(Records supplied Opens)

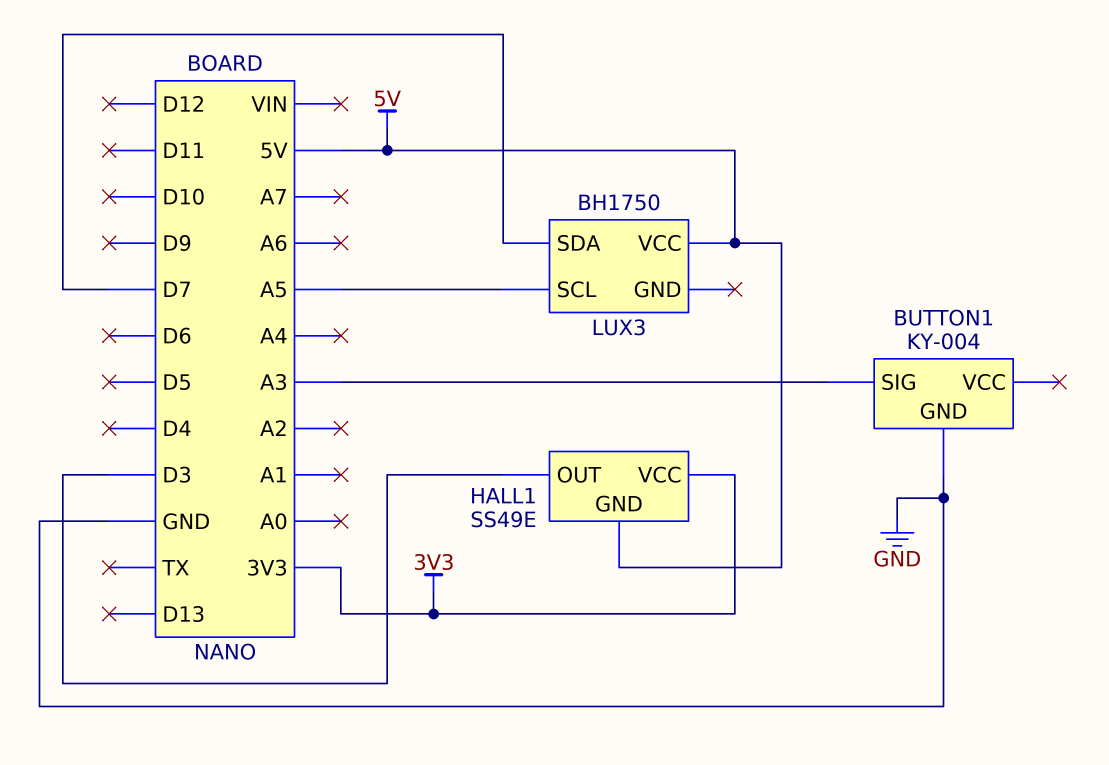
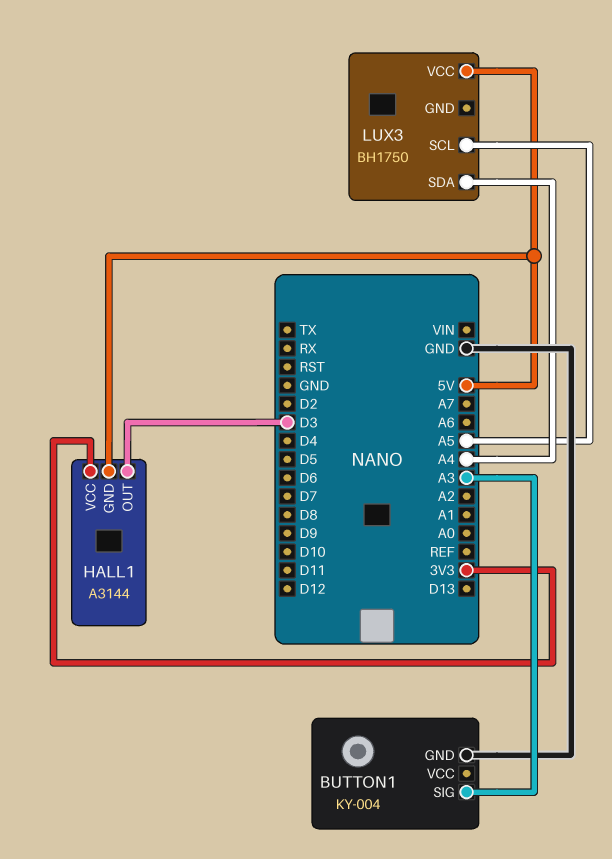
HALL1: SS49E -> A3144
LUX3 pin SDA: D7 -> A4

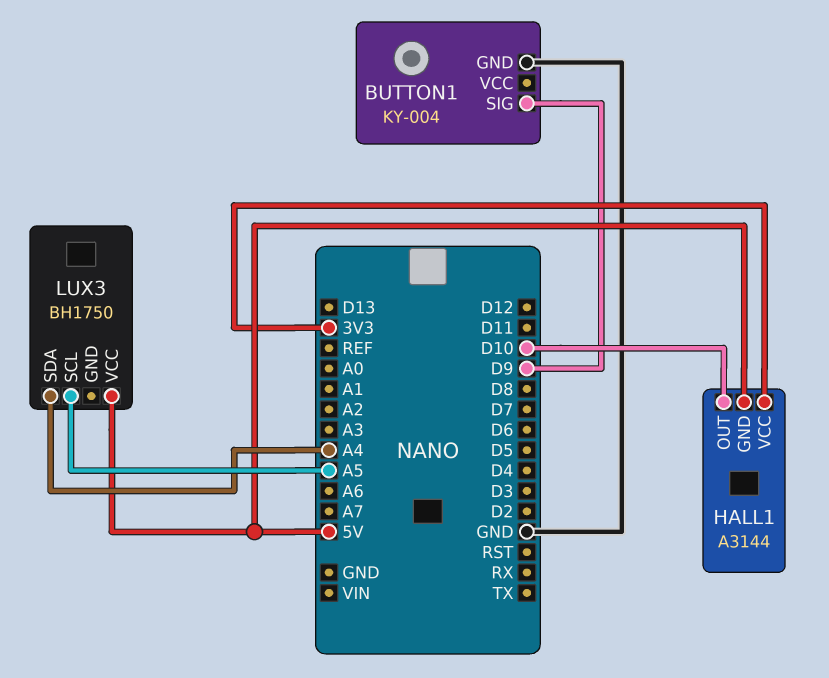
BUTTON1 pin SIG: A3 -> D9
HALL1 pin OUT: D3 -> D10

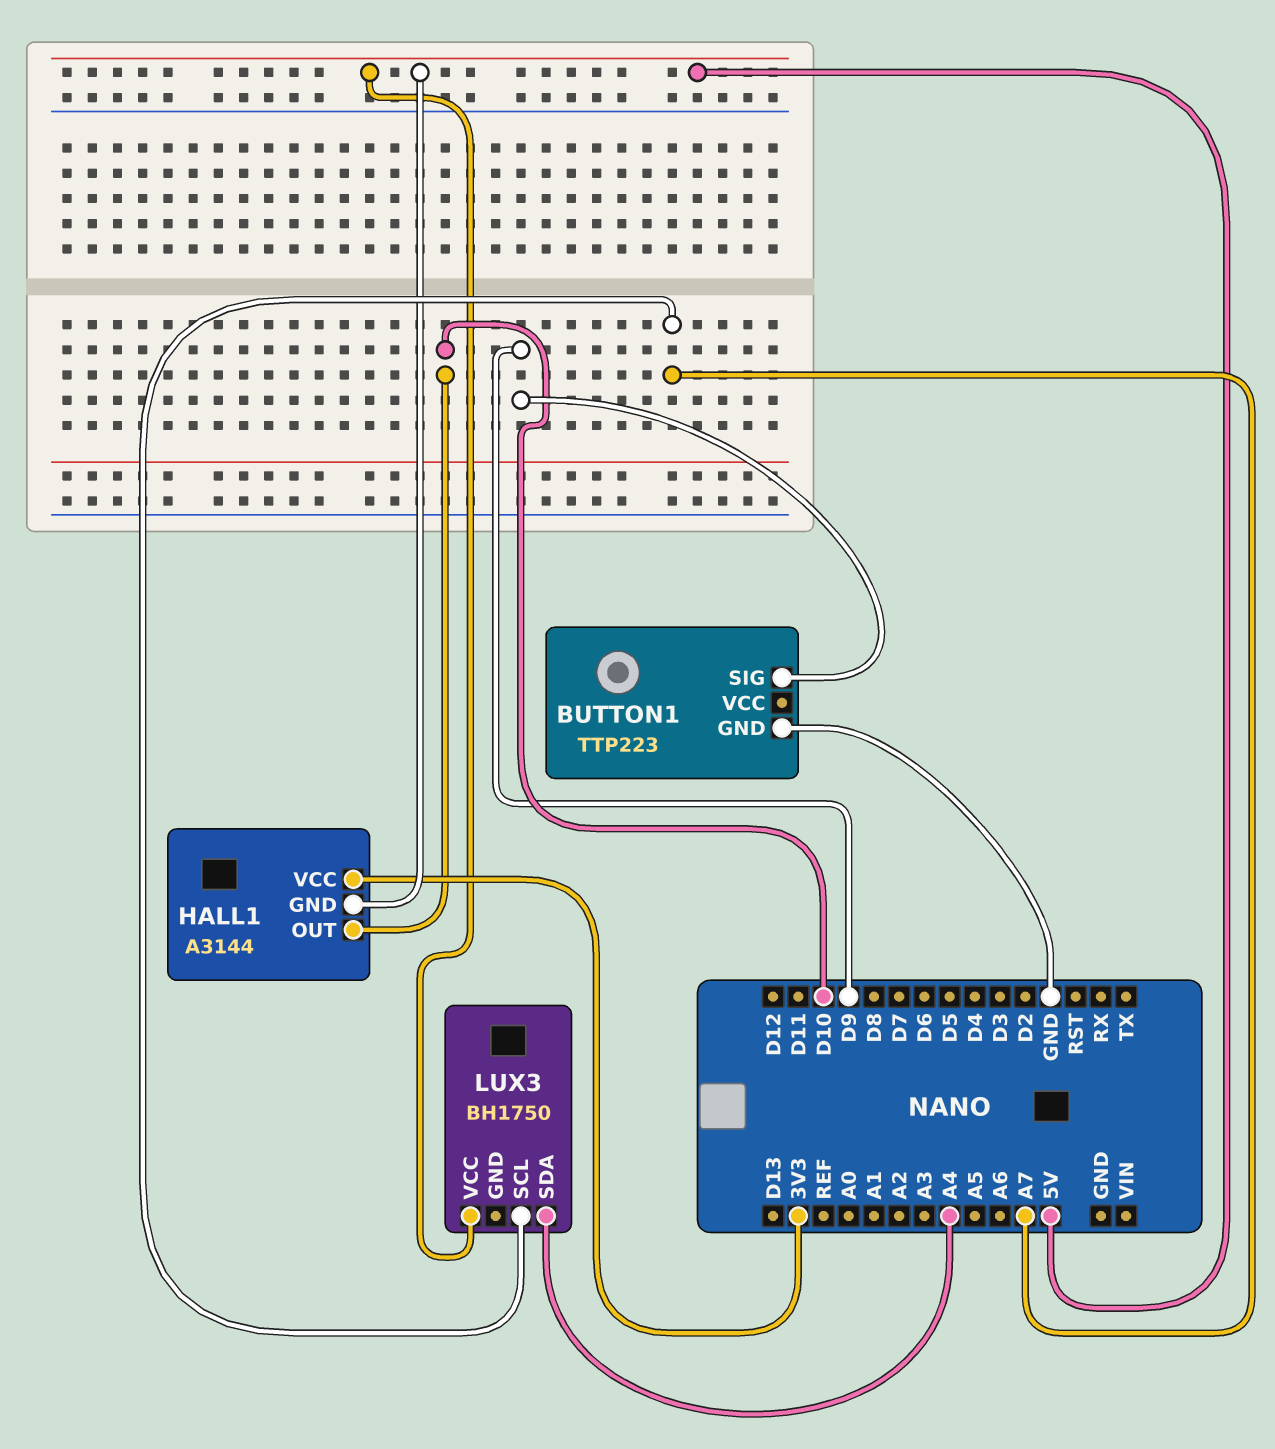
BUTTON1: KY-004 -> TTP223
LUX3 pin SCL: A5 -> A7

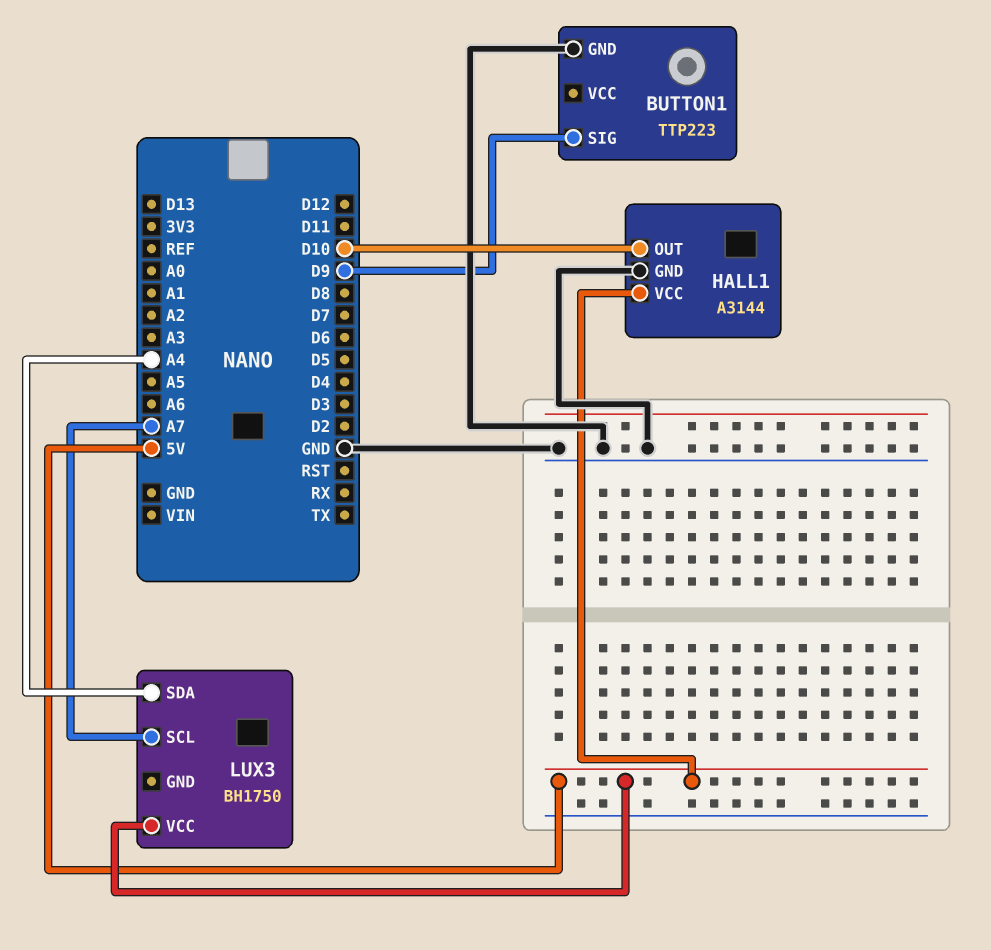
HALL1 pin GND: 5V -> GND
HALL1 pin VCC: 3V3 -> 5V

(Records supplied Closes)
(Records supplied Opens)

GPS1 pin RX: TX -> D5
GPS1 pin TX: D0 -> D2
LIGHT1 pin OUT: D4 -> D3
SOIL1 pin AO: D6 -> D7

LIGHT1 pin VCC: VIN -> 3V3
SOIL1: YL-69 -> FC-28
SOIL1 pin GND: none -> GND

(Records supplied Closes)

Instructions for the task:
Above are some entries. Restate word for word the lines from the one holding "HALL1: SS49E -> A3144" through the one holding "HALL1 pin VCC: 3V3 -> 5V", but not the pictures.

Written solution:
HALL1: SS49E -> A3144
LUX3 pin SDA: D7 -> A4

BUTTON1 pin SIG: A3 -> D9
HALL1 pin OUT: D3 -> D10

BUTTON1: KY-004 -> TTP223
LUX3 pin SCL: A5 -> A7

HALL1 pin GND: 5V -> GND
HALL1 pin VCC: 3V3 -> 5V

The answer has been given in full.